═════ EXERCISE INPUT ═════

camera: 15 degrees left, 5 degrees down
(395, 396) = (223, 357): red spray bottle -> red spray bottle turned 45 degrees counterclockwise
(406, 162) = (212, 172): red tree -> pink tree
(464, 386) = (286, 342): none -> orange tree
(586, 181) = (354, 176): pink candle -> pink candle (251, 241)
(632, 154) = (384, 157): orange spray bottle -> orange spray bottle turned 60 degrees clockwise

═════
═════ EXERCISE INPUT ═════

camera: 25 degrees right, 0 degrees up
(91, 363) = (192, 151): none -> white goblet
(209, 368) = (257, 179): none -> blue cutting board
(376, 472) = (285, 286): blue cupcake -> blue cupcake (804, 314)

═════

# ACTION ITEM:
Only the lines holding the string "degrees" are needed; copy each of them from the material above.

# SOLUTION TO THE PROBLEM:
camera: 15 degrees left, 5 degrees down
(395, 396) = (223, 357): red spray bottle -> red spray bottle turned 45 degrees counterclockwise
(632, 154) = (384, 157): orange spray bottle -> orange spray bottle turned 60 degrees clockwise
camera: 25 degrees right, 0 degrees up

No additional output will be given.